(Listed records)

....

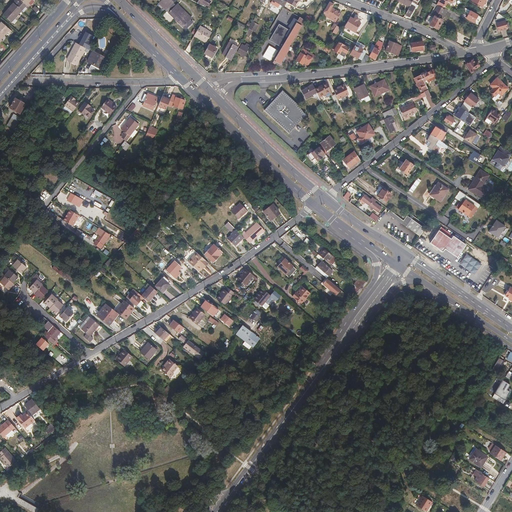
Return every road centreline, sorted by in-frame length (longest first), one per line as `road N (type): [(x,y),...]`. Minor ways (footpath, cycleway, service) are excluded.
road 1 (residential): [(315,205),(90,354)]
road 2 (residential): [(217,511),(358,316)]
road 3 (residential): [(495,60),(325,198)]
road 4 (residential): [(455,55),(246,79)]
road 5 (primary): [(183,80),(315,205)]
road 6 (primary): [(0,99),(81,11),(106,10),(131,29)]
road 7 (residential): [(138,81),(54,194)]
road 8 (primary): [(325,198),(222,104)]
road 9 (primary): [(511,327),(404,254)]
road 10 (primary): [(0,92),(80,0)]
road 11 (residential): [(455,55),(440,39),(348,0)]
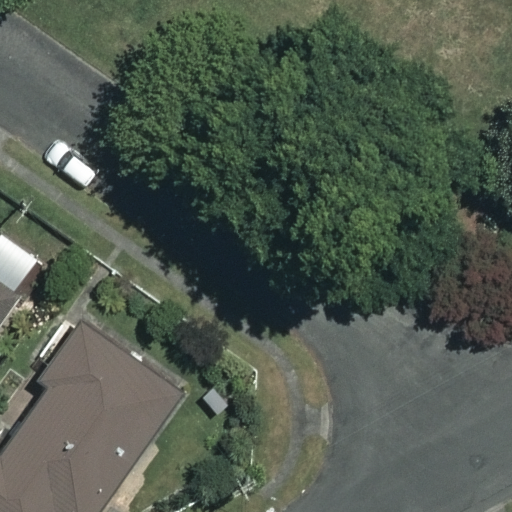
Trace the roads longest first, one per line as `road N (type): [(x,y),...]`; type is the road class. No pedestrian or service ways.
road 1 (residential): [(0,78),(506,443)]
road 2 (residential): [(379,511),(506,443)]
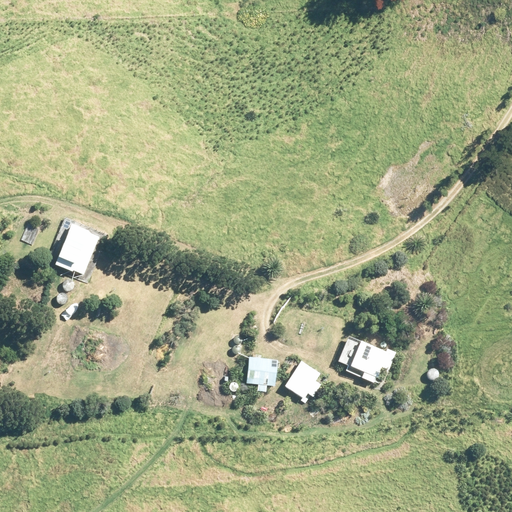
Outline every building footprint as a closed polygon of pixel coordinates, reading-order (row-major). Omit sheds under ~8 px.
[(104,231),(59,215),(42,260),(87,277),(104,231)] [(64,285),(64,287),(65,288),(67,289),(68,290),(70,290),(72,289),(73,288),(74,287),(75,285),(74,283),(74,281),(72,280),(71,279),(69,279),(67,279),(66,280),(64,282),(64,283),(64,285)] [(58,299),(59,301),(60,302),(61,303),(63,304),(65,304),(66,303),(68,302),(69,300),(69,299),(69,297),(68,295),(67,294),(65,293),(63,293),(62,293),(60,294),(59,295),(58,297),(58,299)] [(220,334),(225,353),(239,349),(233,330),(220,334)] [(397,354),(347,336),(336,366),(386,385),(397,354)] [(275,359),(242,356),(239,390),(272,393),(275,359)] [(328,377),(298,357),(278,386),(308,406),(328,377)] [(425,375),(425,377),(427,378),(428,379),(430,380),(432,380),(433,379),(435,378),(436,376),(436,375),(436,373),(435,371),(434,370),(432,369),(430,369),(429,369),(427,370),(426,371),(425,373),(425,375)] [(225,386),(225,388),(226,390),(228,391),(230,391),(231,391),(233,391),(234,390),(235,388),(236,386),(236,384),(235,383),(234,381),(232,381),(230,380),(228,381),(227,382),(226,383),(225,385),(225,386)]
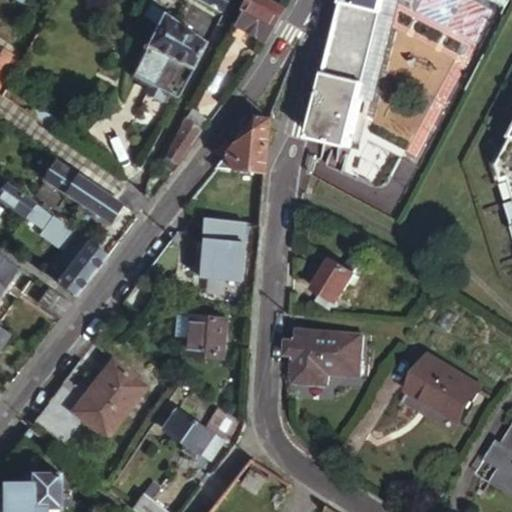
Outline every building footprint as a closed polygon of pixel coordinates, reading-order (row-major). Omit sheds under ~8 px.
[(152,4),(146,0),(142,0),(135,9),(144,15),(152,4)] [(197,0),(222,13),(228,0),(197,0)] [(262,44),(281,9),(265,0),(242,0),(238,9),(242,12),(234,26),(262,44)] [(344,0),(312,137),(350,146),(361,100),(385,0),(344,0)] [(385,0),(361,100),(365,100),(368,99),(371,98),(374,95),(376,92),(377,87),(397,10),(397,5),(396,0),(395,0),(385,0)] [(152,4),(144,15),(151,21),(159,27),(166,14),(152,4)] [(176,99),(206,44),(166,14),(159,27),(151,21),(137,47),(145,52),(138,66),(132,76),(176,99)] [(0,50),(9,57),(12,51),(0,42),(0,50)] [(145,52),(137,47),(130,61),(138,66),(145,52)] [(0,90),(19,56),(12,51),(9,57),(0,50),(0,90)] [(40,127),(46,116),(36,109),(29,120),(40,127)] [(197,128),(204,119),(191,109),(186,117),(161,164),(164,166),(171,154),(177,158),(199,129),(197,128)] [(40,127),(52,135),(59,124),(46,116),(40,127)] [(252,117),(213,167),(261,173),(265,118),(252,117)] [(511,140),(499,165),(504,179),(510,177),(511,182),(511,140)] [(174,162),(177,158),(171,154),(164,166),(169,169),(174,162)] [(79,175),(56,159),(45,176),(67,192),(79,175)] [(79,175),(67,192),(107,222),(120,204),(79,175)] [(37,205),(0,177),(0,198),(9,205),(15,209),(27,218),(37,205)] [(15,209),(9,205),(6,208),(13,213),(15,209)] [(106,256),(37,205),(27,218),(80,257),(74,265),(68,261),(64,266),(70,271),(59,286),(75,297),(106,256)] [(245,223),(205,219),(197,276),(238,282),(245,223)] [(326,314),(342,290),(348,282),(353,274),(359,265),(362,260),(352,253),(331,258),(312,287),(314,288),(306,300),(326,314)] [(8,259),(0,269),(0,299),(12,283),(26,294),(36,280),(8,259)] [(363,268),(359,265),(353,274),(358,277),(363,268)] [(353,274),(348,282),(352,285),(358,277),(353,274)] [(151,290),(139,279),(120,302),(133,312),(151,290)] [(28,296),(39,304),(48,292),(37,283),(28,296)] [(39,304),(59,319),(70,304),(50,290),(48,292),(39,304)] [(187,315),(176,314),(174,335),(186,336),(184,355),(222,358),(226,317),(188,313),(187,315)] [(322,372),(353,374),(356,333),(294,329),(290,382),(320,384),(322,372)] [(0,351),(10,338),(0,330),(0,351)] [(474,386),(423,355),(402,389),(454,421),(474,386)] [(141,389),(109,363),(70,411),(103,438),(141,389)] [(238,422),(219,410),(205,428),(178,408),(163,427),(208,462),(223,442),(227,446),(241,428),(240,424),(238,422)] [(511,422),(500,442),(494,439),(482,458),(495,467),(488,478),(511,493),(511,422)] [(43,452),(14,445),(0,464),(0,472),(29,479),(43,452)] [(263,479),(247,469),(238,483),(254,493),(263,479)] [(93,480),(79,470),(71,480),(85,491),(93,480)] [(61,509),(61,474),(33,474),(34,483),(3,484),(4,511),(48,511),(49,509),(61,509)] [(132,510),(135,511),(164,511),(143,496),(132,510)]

....

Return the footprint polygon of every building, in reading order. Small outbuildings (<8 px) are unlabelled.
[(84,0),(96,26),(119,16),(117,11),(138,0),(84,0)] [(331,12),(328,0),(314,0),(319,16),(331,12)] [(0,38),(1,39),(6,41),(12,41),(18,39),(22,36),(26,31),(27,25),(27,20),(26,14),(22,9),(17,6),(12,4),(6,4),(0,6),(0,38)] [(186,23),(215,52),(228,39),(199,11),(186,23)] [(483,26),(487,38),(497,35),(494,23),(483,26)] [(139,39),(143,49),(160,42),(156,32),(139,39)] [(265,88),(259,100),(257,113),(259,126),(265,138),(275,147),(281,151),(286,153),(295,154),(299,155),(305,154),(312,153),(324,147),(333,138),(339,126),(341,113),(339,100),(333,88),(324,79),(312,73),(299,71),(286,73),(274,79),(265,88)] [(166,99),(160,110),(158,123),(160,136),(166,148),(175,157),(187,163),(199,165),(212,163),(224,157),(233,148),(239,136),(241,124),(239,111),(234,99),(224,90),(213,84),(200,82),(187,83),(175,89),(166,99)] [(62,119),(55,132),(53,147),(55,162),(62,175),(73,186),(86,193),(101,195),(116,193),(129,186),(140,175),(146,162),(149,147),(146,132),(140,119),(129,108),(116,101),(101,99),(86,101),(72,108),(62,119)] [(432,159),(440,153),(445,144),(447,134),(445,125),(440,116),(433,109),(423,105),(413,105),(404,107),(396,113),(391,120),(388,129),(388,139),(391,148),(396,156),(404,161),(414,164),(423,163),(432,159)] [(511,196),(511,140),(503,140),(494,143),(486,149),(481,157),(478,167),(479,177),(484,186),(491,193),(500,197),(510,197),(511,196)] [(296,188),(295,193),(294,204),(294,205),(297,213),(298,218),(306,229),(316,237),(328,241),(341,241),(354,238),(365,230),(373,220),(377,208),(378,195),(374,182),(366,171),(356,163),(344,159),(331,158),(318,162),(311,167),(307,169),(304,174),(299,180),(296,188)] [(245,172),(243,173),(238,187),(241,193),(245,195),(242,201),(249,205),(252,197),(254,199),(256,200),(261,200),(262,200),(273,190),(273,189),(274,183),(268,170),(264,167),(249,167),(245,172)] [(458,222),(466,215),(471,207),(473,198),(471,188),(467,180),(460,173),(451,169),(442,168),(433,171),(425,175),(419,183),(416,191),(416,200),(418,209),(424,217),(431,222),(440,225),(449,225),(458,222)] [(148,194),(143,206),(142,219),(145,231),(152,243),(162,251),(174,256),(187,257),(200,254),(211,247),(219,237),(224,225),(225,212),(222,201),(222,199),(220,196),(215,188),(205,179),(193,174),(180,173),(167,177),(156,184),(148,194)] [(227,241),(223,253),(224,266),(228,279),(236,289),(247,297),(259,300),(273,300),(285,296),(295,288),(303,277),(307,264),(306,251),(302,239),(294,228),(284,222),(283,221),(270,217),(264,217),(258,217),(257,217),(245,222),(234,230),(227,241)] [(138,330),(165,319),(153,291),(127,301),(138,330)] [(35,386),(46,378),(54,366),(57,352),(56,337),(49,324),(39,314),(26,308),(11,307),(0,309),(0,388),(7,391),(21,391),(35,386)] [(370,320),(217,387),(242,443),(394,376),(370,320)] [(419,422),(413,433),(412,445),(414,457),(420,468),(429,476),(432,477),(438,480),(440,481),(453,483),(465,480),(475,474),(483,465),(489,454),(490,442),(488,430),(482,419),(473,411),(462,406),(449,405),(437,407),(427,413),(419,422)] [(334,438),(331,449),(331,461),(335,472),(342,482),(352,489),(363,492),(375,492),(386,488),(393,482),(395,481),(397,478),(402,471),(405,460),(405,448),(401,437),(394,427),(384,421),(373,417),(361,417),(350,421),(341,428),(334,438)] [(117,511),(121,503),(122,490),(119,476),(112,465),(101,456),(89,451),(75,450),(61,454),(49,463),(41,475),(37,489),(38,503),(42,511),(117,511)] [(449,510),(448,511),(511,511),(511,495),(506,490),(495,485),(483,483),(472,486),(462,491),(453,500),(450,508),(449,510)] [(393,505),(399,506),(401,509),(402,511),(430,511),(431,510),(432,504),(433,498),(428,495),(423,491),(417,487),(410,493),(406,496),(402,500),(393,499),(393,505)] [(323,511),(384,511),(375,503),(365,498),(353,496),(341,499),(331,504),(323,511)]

....

Reproduce, without changes, everything from the line containing "Return every road" down to the line containing "road 6 (primary): [(0,99),(81,11),(106,10),(131,29)]", including both of those lines.

(Written solution)
Return every road centreline, sorted by in-frame length (longest first), one per line as `road N (type): [(x,y),...]`. Minor ways (footpath, cycleway, service) are excluded.
road 1 (residential): [(315,205),(90,354)]
road 2 (residential): [(217,511),(358,316)]
road 3 (residential): [(495,60),(325,198)]
road 4 (residential): [(455,55),(246,79)]
road 5 (primary): [(183,80),(315,205)]
road 6 (primary): [(0,99),(81,11),(106,10),(131,29)]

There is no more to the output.